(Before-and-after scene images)
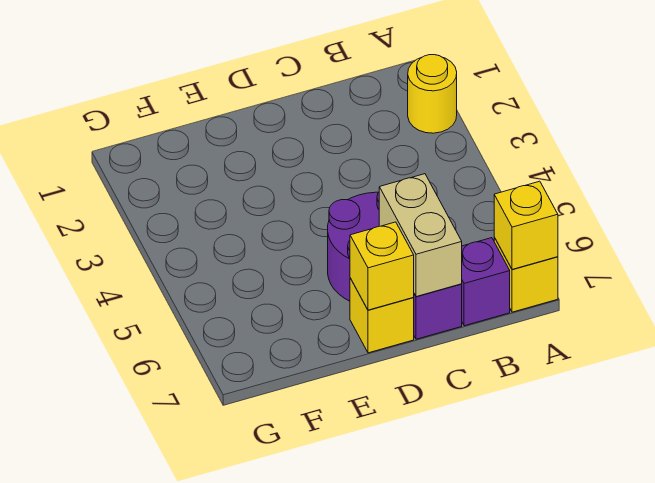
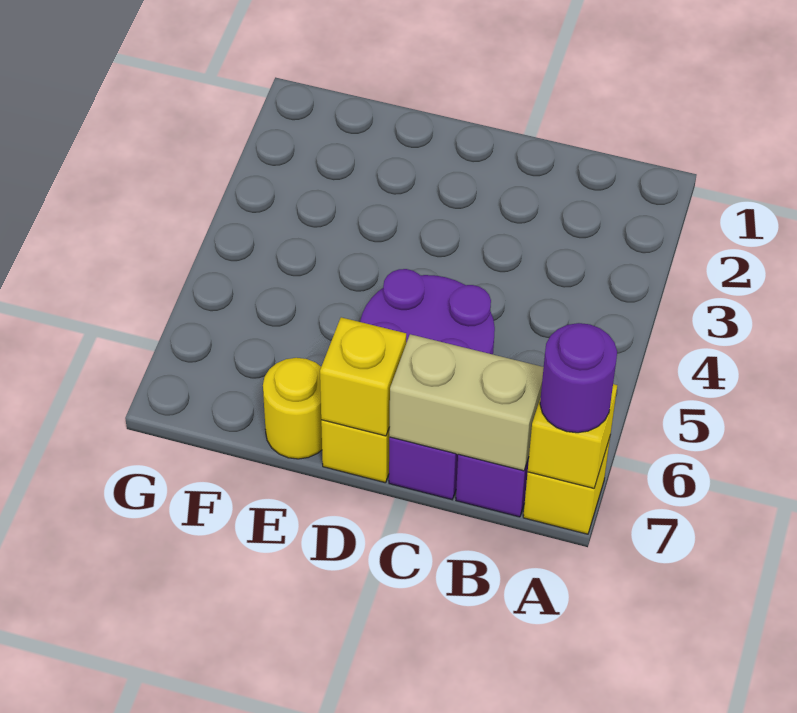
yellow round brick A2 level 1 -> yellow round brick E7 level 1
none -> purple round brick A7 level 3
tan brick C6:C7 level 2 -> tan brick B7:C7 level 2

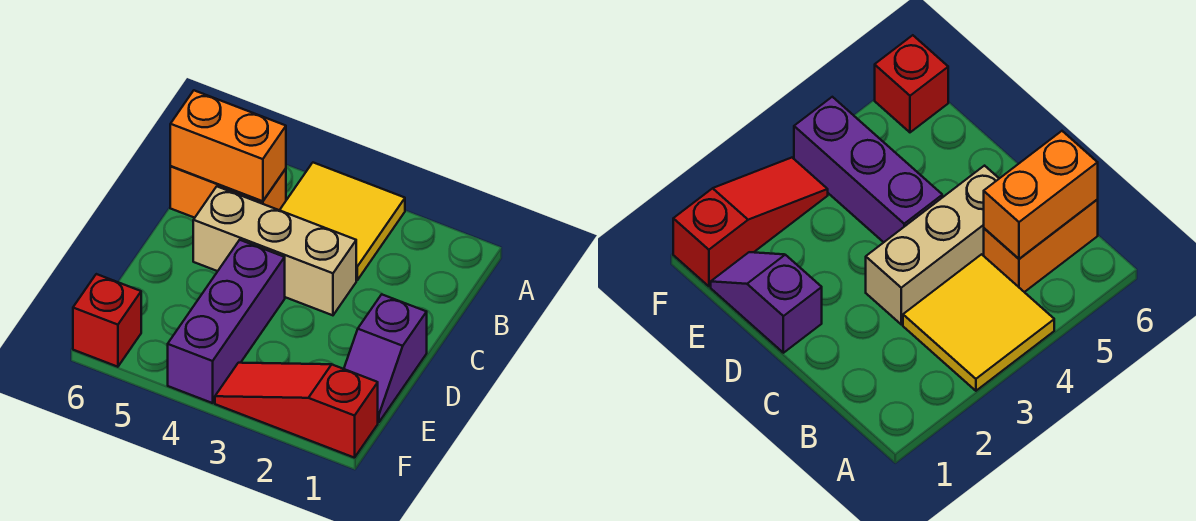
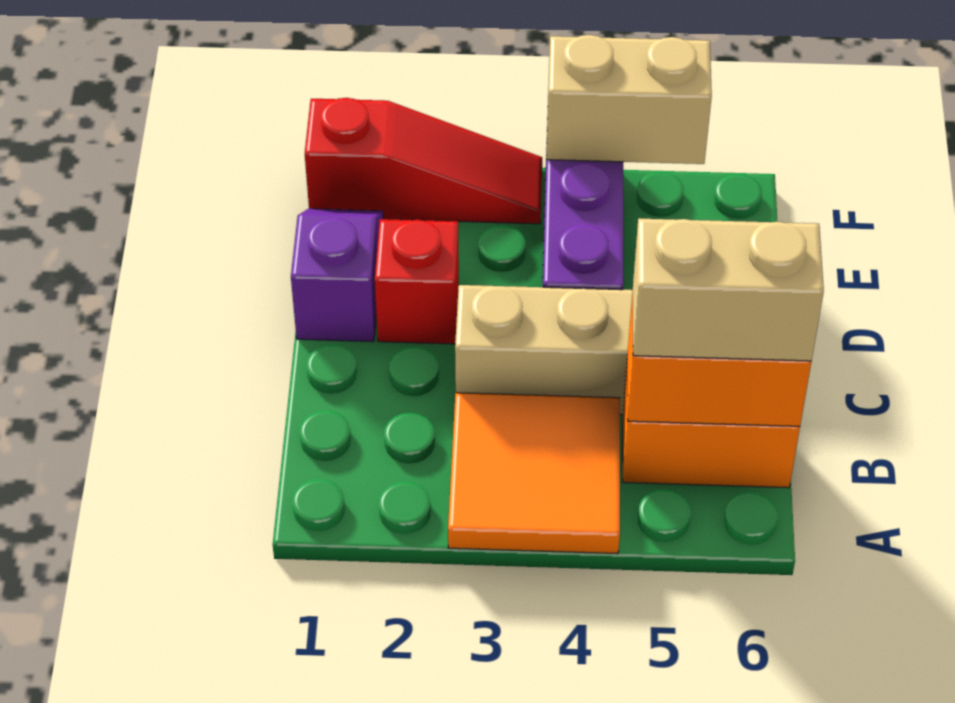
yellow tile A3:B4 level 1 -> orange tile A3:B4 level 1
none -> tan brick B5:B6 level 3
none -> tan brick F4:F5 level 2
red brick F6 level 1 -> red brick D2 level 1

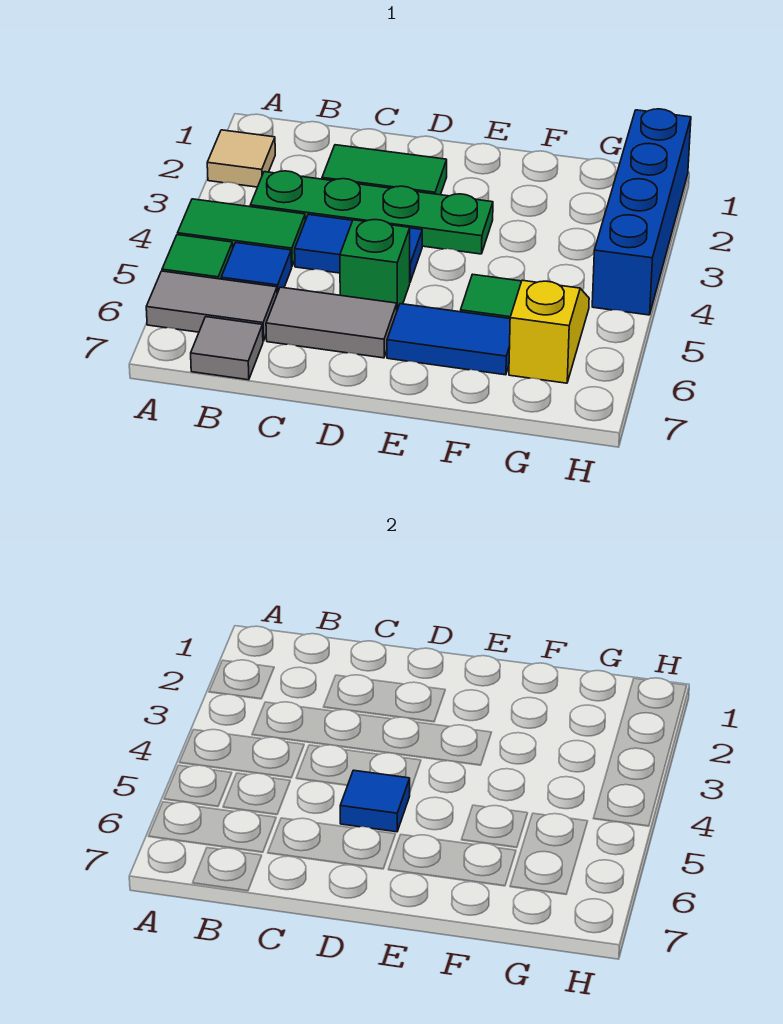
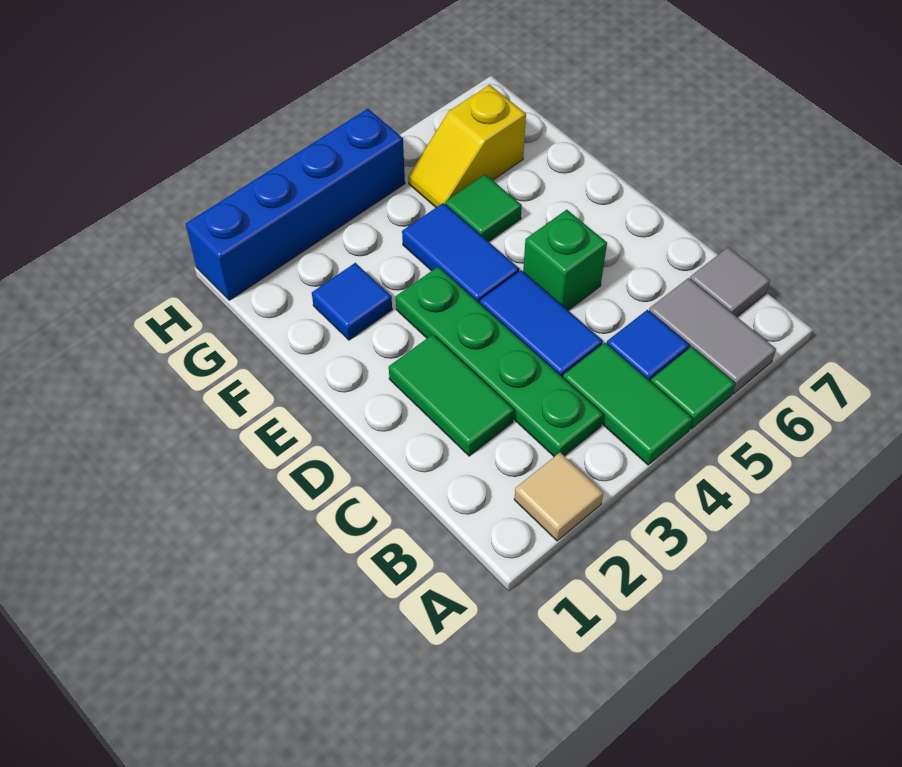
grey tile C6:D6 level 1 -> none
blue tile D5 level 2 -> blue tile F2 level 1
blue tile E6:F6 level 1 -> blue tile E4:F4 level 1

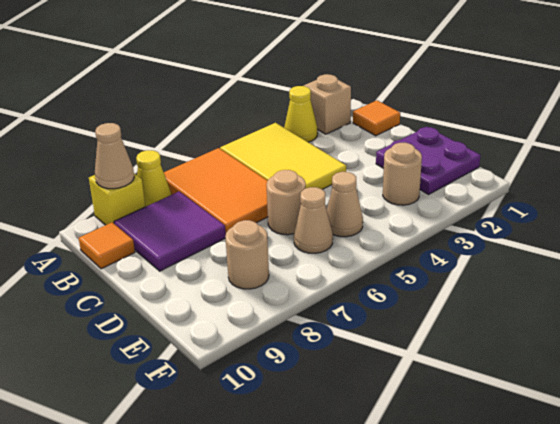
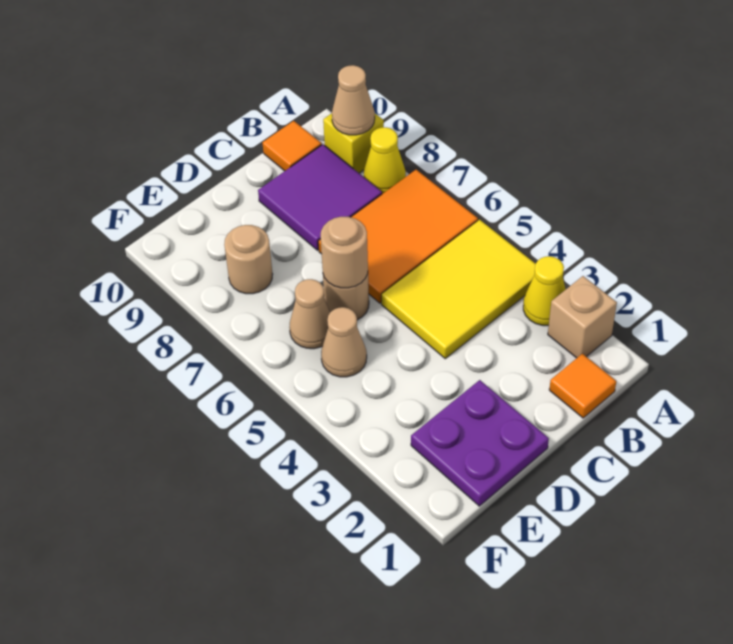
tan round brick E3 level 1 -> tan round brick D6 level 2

WHAT THIS TASK INVOLVES » Print the lines from the one that contains "tan brick C6:C7" through the last line of the data, exactly and in full, and no other lines. Pictures are not part of the copy.

WRITTEN SOLUTION »
tan brick C6:C7 level 2 -> tan brick B7:C7 level 2

yellow tile A3:B4 level 1 -> orange tile A3:B4 level 1
none -> tan brick B5:B6 level 3
none -> tan brick F4:F5 level 2
red brick F6 level 1 -> red brick D2 level 1

grey tile C6:D6 level 1 -> none
blue tile D5 level 2 -> blue tile F2 level 1
blue tile E6:F6 level 1 -> blue tile E4:F4 level 1

tan round brick E3 level 1 -> tan round brick D6 level 2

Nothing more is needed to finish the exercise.